How to complete this task: Look through the listing for the string "carried" and copy out every line that holds it.

Material to process:

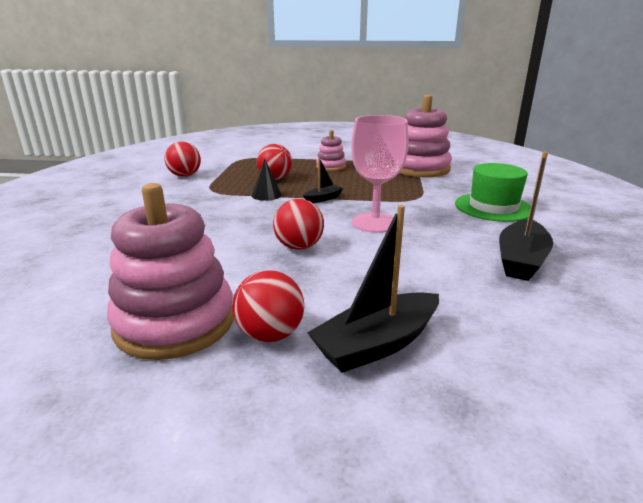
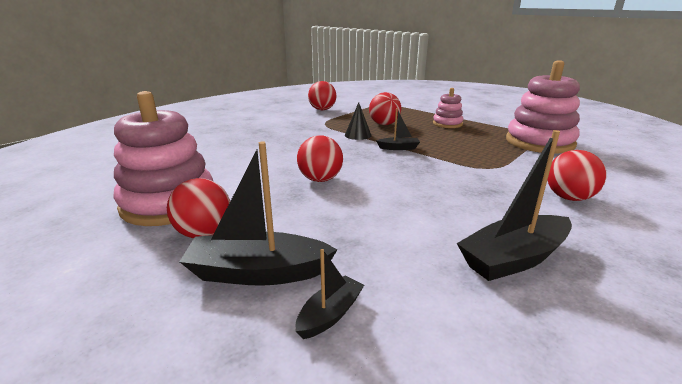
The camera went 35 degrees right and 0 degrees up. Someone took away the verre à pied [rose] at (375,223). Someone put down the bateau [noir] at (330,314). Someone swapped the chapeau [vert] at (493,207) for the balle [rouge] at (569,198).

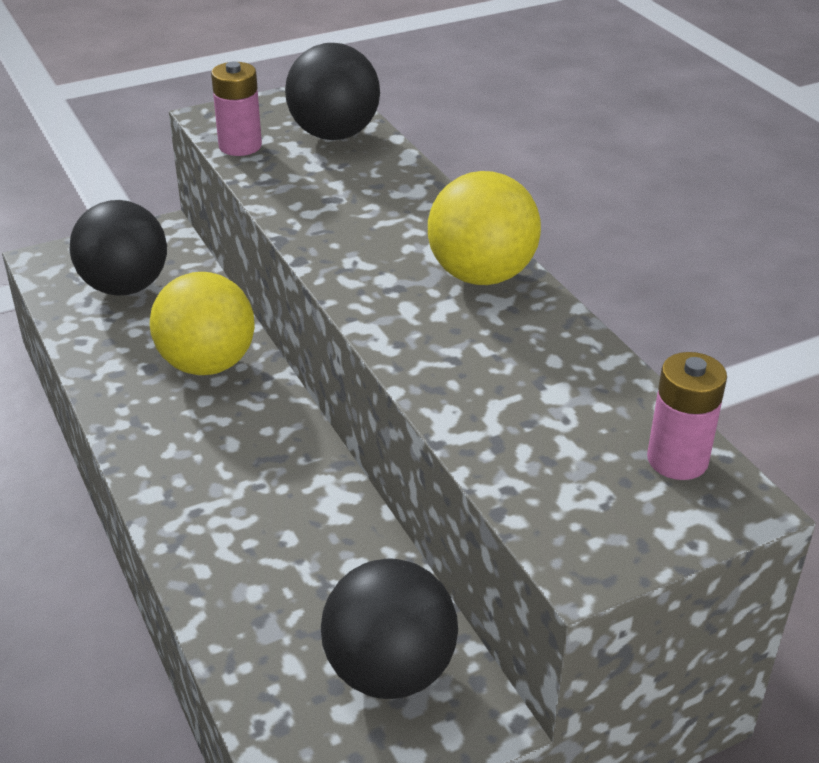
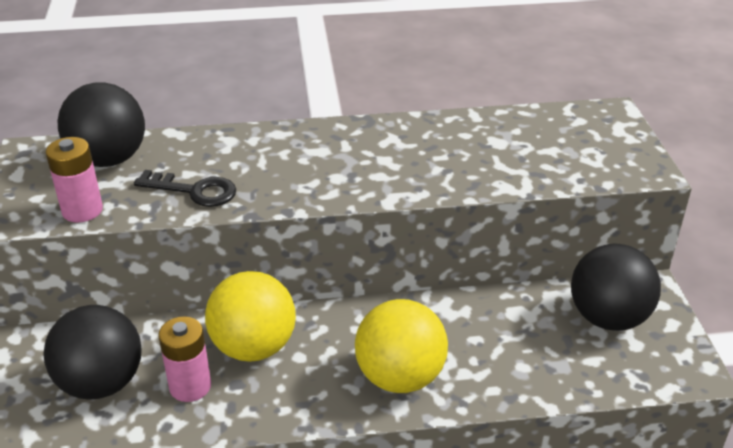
The camera went 70 degrees left and 0 degrees up. Someone put down the clé [noir] at (194,191). Someone carried the balle [jaune] from (481,275) to (400,377). Someone carried the pile [rose] from (677,460) to (190,386).

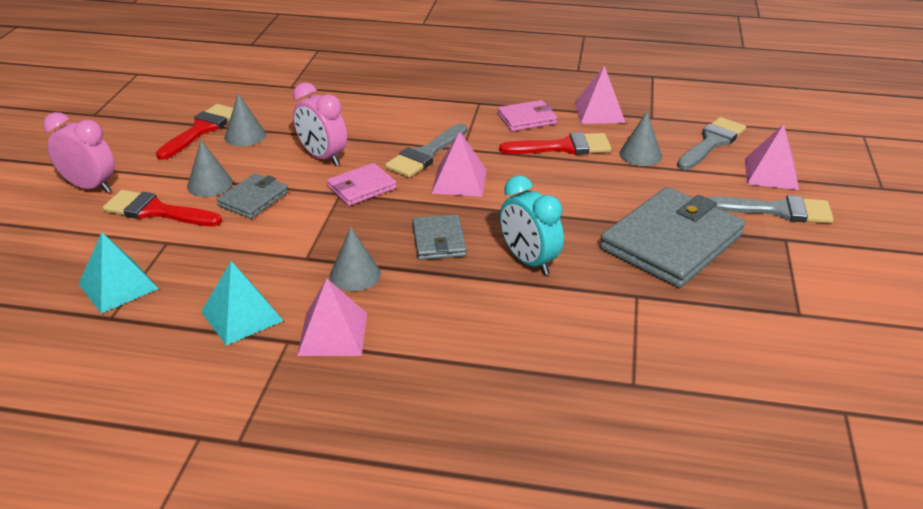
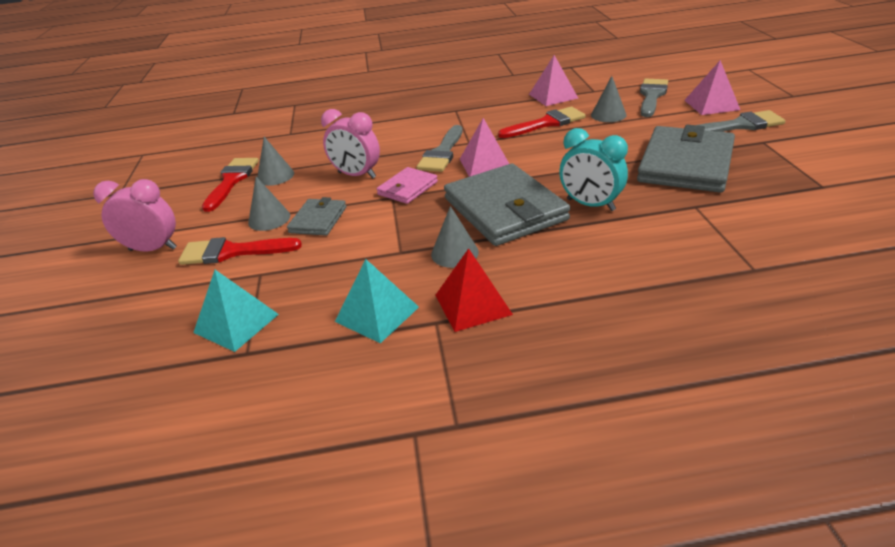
The camera went 15 degrees left and 0 degrees up. Someone took away the portefeuille [rose] at (527,119). Someone repainted the pyramide [rose] at (333,333), which became the pyramide [rouge] at (472,304). Someone scaled the portefeuille [gris] at (438,240) by 1.96.

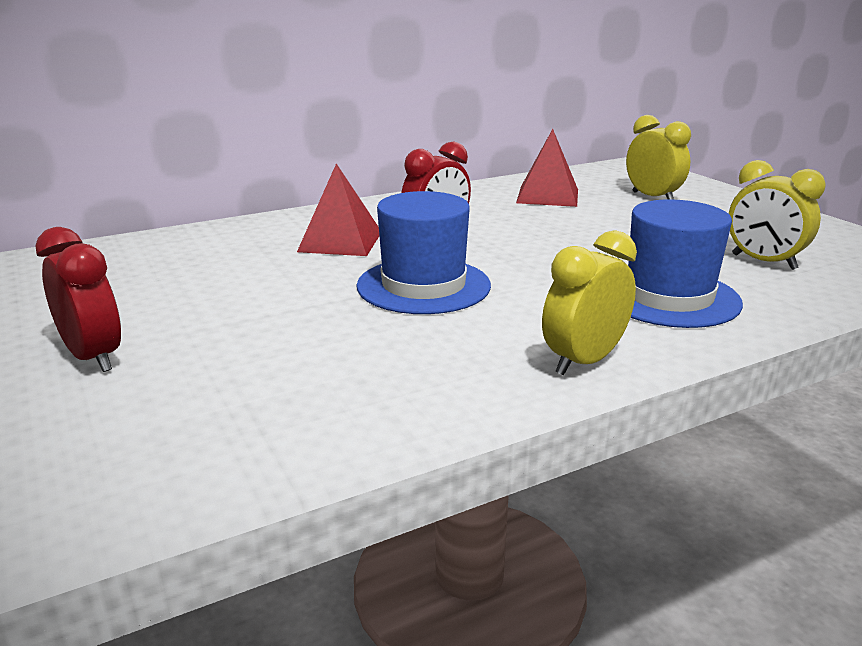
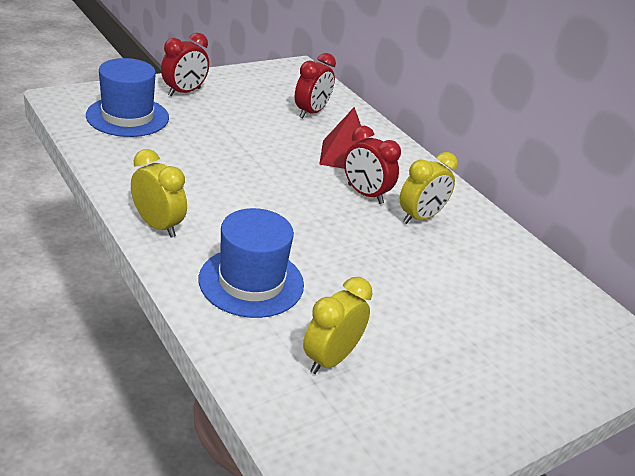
The camera went 80 degrees right and 10 degrees up. Someone took away the pyramide [rouge] at (548,196). Someone put down the réveil [rouge] at (311,112). Someone carried the chapeau [bleu] from (423,286) to (127,116). Someone carried the réveil [jaune] from (652,197) to (420,217).

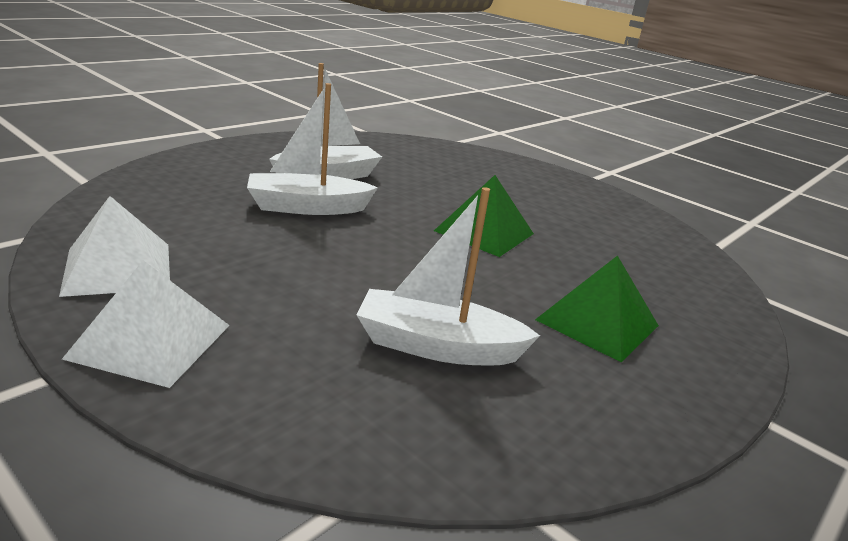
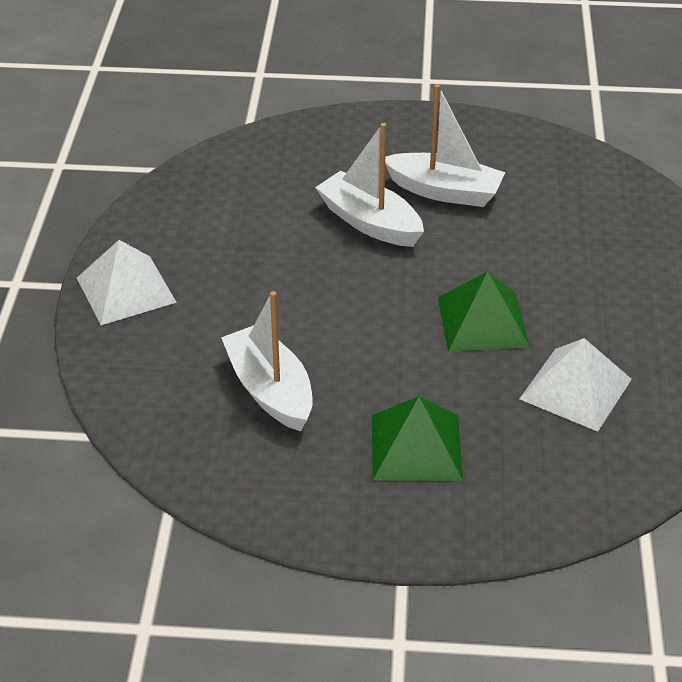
The camera went 55 degrees right and 15 degrees up. Someone carried the pyramide [blanc] from (118,268) to (575,389).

Written solution:
The camera went 70 degrees left and 0 degrees up. Someone put down the clé [noir] at (194,191). Someone carried the balle [jaune] from (481,275) to (400,377). Someone carried the pile [rose] from (677,460) to (190,386).
The camera went 80 degrees right and 10 degrees up. Someone took away the pyramide [rouge] at (548,196). Someone put down the réveil [rouge] at (311,112). Someone carried the chapeau [bleu] from (423,286) to (127,116). Someone carried the réveil [jaune] from (652,197) to (420,217).
The camera went 55 degrees right and 15 degrees up. Someone carried the pyramide [blanc] from (118,268) to (575,389).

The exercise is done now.